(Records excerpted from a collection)
++++++
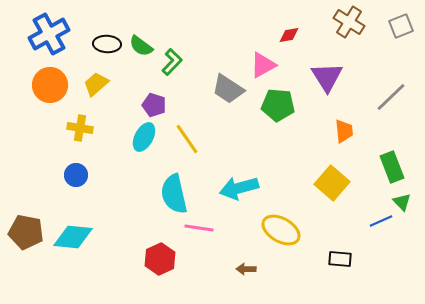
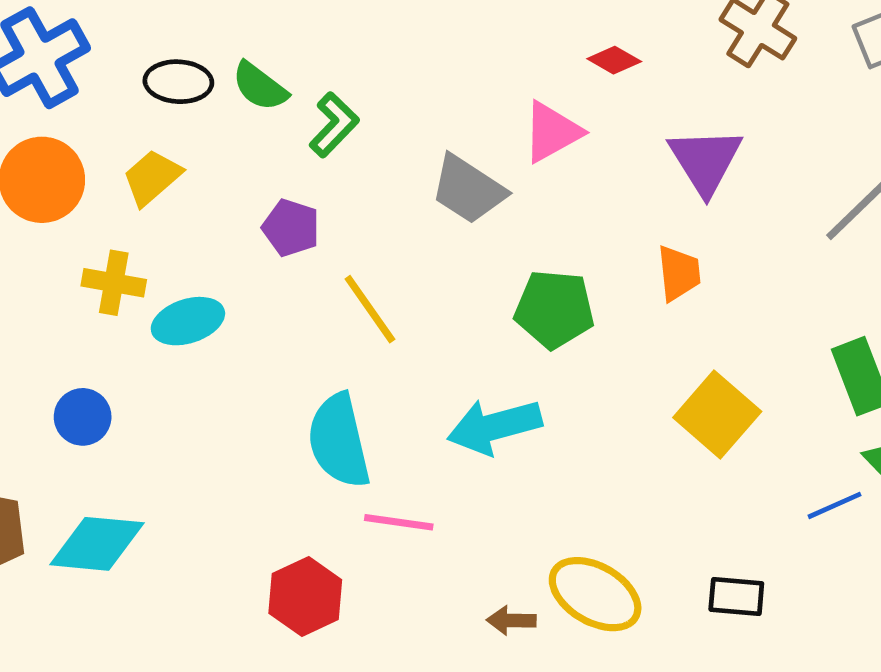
red diamond: (289, 35) -> (614, 60), turned 40
green pentagon: (278, 105) -> (554, 309), moved
orange trapezoid: (344, 131) -> (679, 273), moved
cyan ellipse: (144, 137) -> (188, 321), moved, turned 44
blue circle: (76, 175) -> (83, 417), moved
yellow ellipse: (281, 230) -> (595, 594), moved

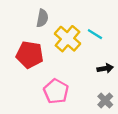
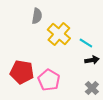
cyan line: (95, 34) -> (86, 43), moved
red pentagon: (30, 55) -> (22, 72), moved

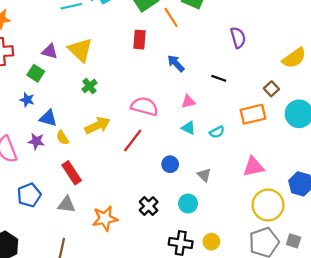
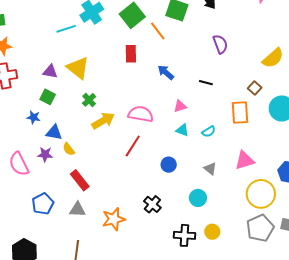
green square: (36, 73) -> (48, 97), moved
orange rectangle: (253, 114) -> (240, 113), turned -75
yellow arrow: (97, 125) -> (103, 121), moved
gray triangle: (204, 175) -> (210, 169), moved
cyan circle: (188, 204) -> (198, 198), moved

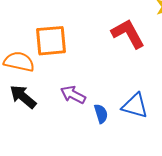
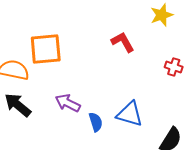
red L-shape: (128, 34) -> (123, 42), size x0.7

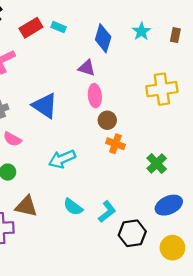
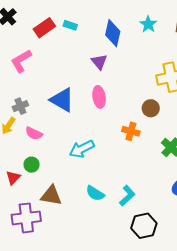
purple triangle: (87, 68) -> (99, 62), turned 36
pink ellipse: (95, 96) -> (99, 97), moved
brown circle: (107, 120) -> (151, 108), moved
black hexagon: (132, 233) -> (144, 226), moved

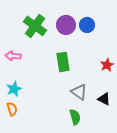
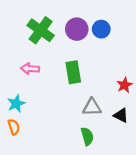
pink arrow: (13, 56) -> (30, 69), moved
red star: (107, 65) -> (124, 85), moved
gray triangle: (79, 92) -> (92, 107), turned -36

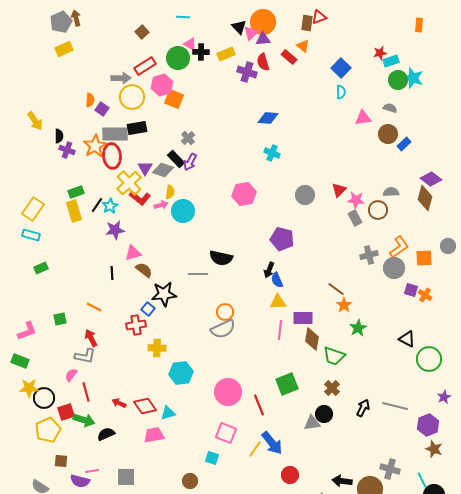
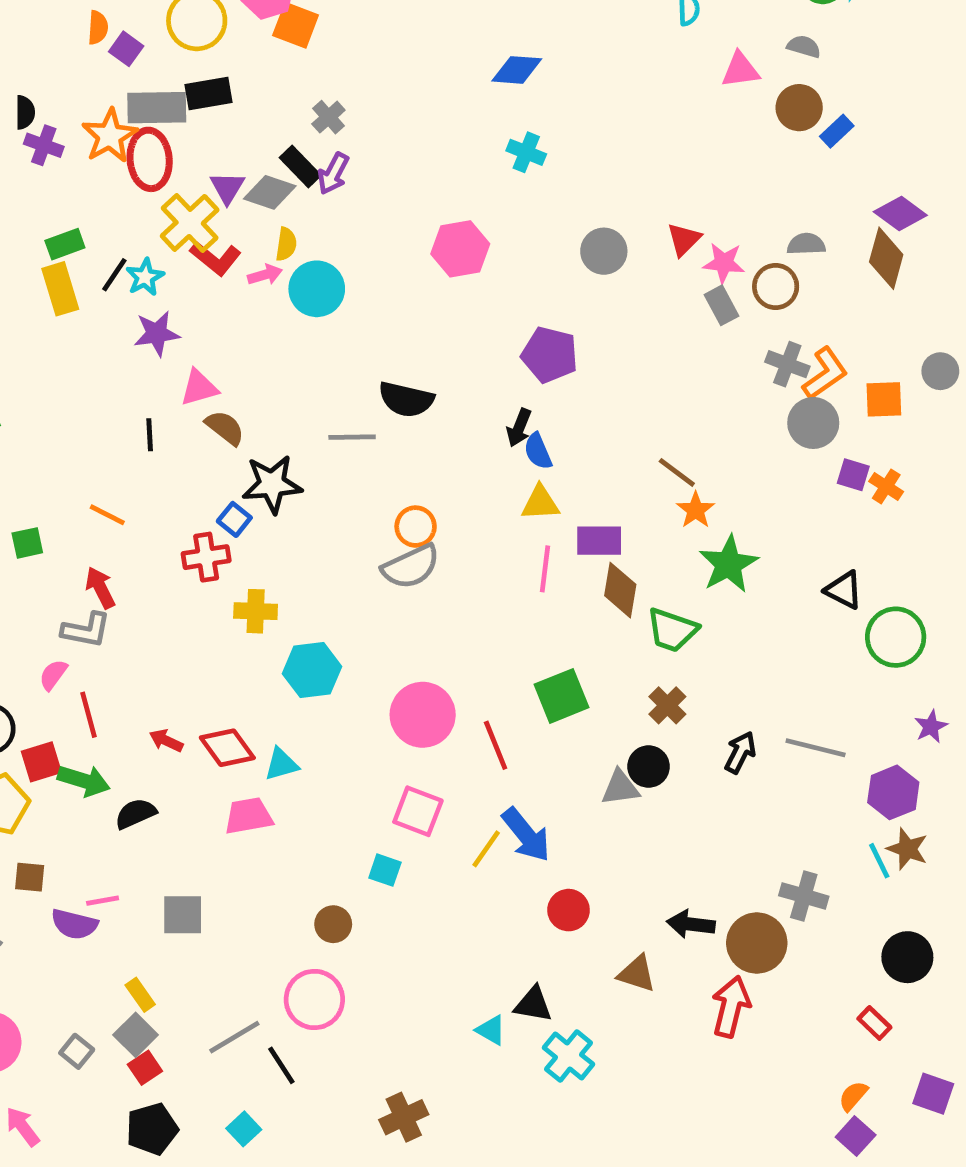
gray cross: (369, 255) -> (787, 364), moved, turned 36
green star: (358, 328) -> (729, 564), size x1.4
cyan line: (422, 480) -> (879, 861), moved

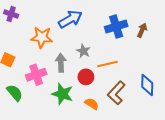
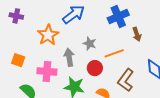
brown arrow: (142, 30) -> (137, 34), moved, turned 144
orange star: (42, 37) -> (48, 35), turned -30
pink cross: (36, 75) -> (47, 71), turned 30

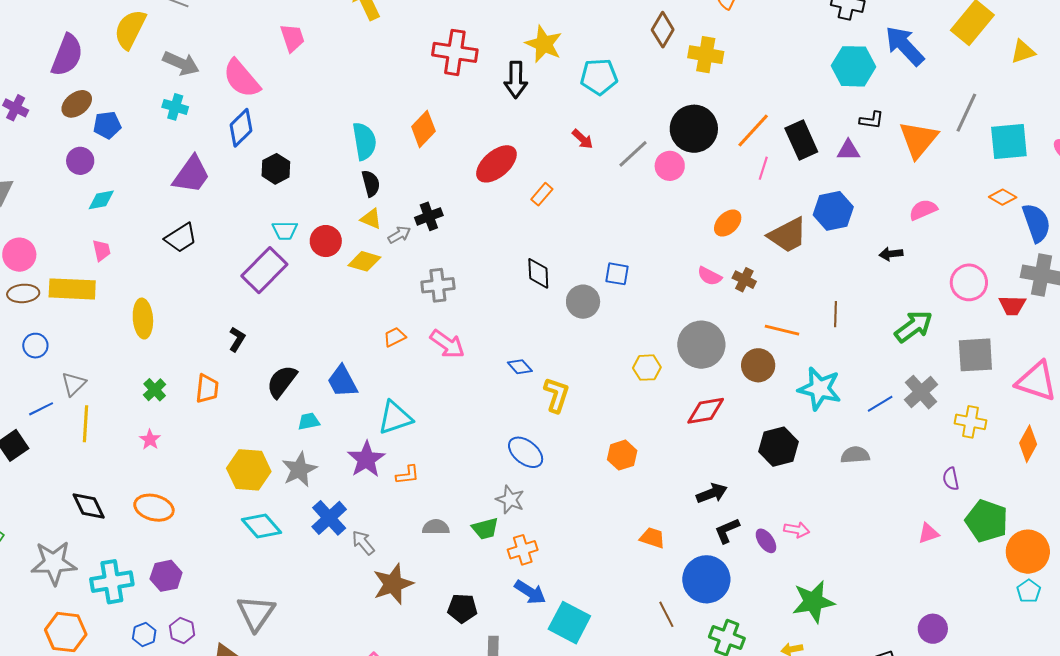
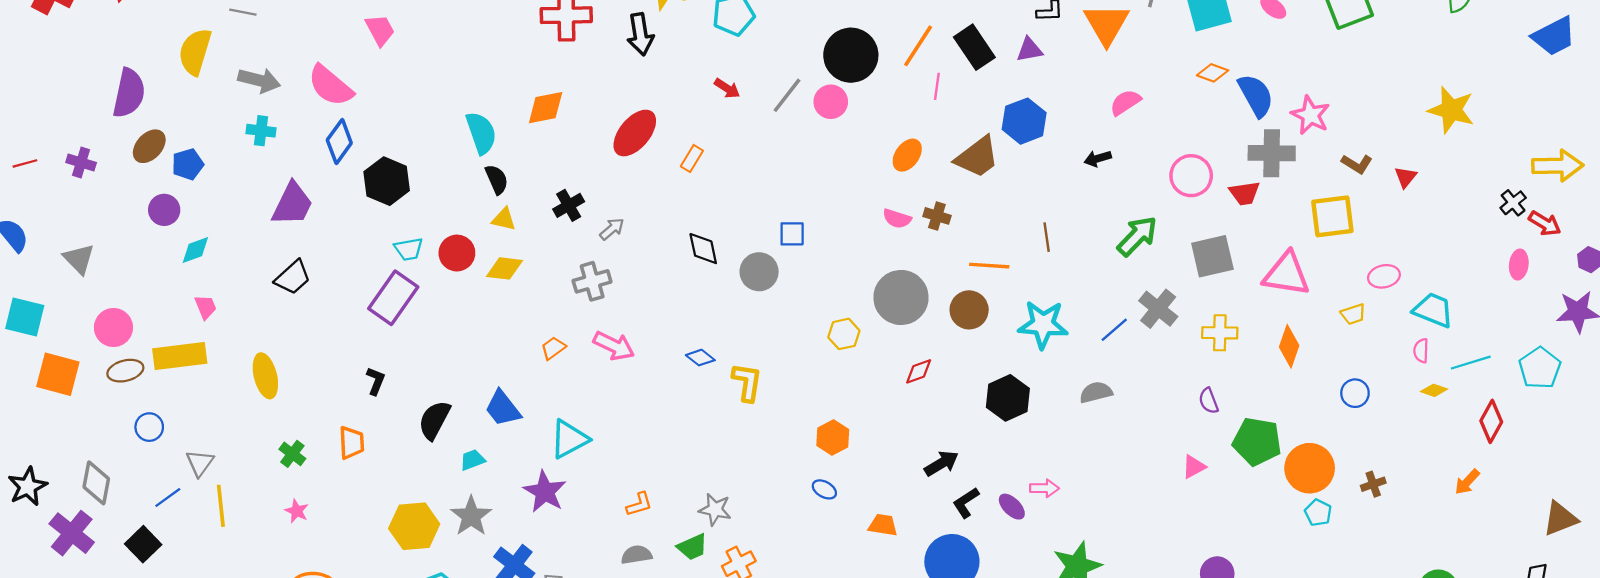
orange diamond: (423, 129) -> (546, 108), turned 45
black hexagon: (276, 169) -> (387, 181), size x1.4
gray arrow: (399, 235) -> (612, 229), moved
red diamond: (706, 411) -> (919, 371), size x0.7
blue ellipse: (526, 452) -> (824, 489), moved, size x0.6
orange L-shape: (408, 475) -> (639, 504), moved

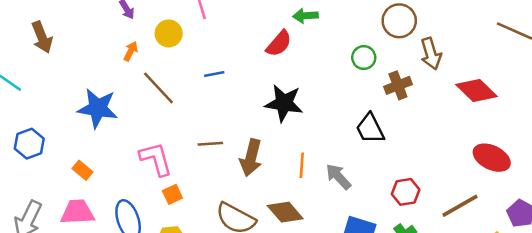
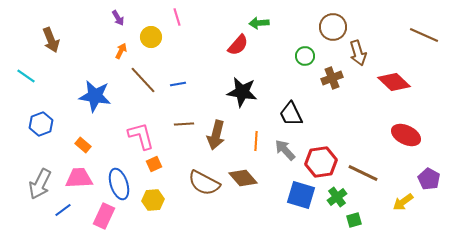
blue line: (214, 74) -> (178, 84), moved
black trapezoid: (370, 128) -> (291, 114), moved
red hexagon: (406, 192) -> (321, 162), moved, size x1.4
brown line: (460, 206) -> (363, 173), moved, turned 56

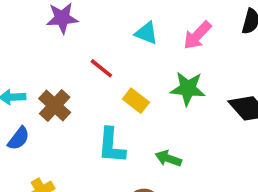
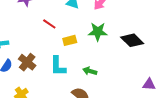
yellow rectangle: (136, 101) -> (70, 40), turned -48
brown cross: (55, 105) -> (27, 62), moved

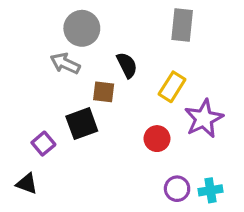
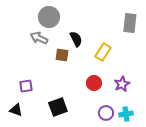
gray rectangle: (182, 25) -> (130, 23), moved
purple star: (204, 119) -> (122, 84), moved, size x0.7
black square: (82, 124) -> (58, 107), moved
purple square: (43, 144) -> (26, 86), turned 32

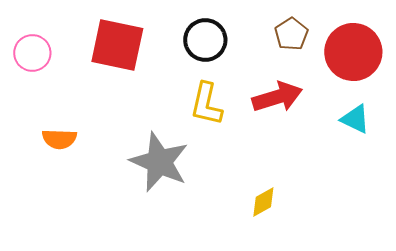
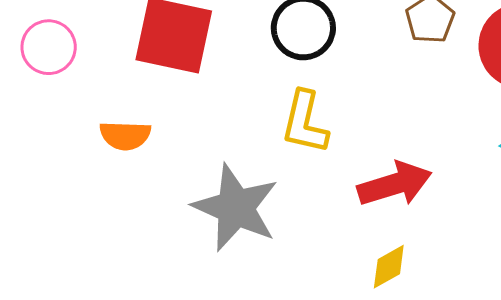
red arrow: (277, 97) -> (395, 184), moved
orange semicircle: (59, 139) -> (125, 136), moved

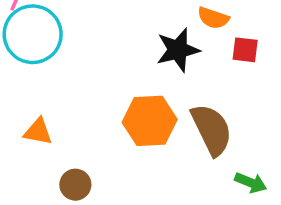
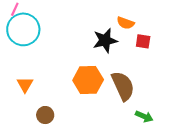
orange triangle: (38, 132) -> (25, 85), turned 48

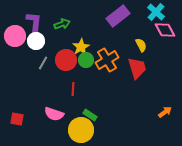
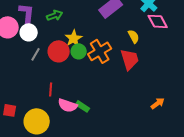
red line: (73, 89) -> (51, 89), moved
pink semicircle: (54, 114) -> (68, 105), moved
yellow circle: (81, 130) -> (37, 121), moved

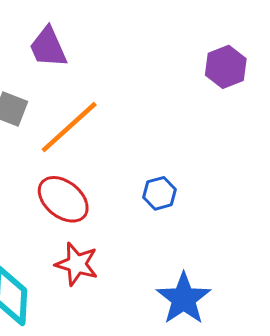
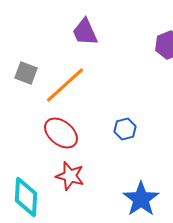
purple trapezoid: (48, 47) -> (85, 32), moved

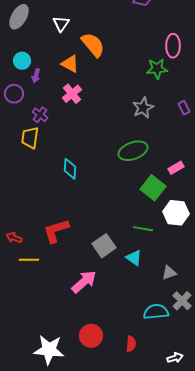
++++++
Try it >>
Repeat every line above precisely; pictures do not belong in the copy.

Completed task >>
red diamond: (289, 35) -> (614, 60), turned 40
green pentagon: (278, 105) -> (554, 309), moved
orange trapezoid: (344, 131) -> (679, 273), moved
cyan ellipse: (144, 137) -> (188, 321), moved, turned 44
blue circle: (76, 175) -> (83, 417), moved
yellow ellipse: (281, 230) -> (595, 594), moved

cyan line: (95, 34) -> (86, 43), moved
red pentagon: (30, 55) -> (22, 72), moved

green square: (36, 73) -> (48, 97), moved
orange rectangle: (253, 114) -> (240, 113), turned -75
yellow arrow: (97, 125) -> (103, 121), moved
gray triangle: (204, 175) -> (210, 169), moved
cyan circle: (188, 204) -> (198, 198), moved

red L-shape: (128, 34) -> (123, 42), size x0.7

purple triangle: (87, 68) -> (99, 62), turned 36
pink ellipse: (95, 96) -> (99, 97), moved
brown circle: (107, 120) -> (151, 108), moved
black hexagon: (132, 233) -> (144, 226), moved

pink arrow: (13, 56) -> (30, 69), moved
red star: (107, 65) -> (124, 85), moved
gray triangle: (79, 92) -> (92, 107), turned -36

gray cross: (369, 255) -> (787, 364), moved, turned 36
green star: (358, 328) -> (729, 564), size x1.4
cyan line: (422, 480) -> (879, 861), moved

brown arrow: (142, 30) -> (137, 34), moved, turned 144
orange star: (42, 37) -> (48, 35), turned -30
pink cross: (36, 75) -> (47, 71), turned 30

orange diamond: (423, 129) -> (546, 108), turned 45
black hexagon: (276, 169) -> (387, 181), size x1.4
gray arrow: (399, 235) -> (612, 229), moved
red diamond: (706, 411) -> (919, 371), size x0.7
blue ellipse: (526, 452) -> (824, 489), moved, size x0.6
orange L-shape: (408, 475) -> (639, 504), moved

blue line: (214, 74) -> (178, 84), moved
black trapezoid: (370, 128) -> (291, 114), moved
red hexagon: (406, 192) -> (321, 162), moved, size x1.4
brown line: (460, 206) -> (363, 173), moved, turned 56

yellow rectangle: (136, 101) -> (70, 40), turned -48
brown cross: (55, 105) -> (27, 62), moved

gray rectangle: (182, 25) -> (130, 23), moved
purple star: (204, 119) -> (122, 84), moved, size x0.7
black square: (82, 124) -> (58, 107), moved
purple square: (43, 144) -> (26, 86), turned 32

red arrow: (277, 97) -> (395, 184), moved
orange semicircle: (59, 139) -> (125, 136), moved

orange triangle: (38, 132) -> (25, 85), turned 48

red line: (73, 89) -> (51, 89), moved
pink semicircle: (54, 114) -> (68, 105), moved
yellow circle: (81, 130) -> (37, 121), moved

purple trapezoid: (48, 47) -> (85, 32), moved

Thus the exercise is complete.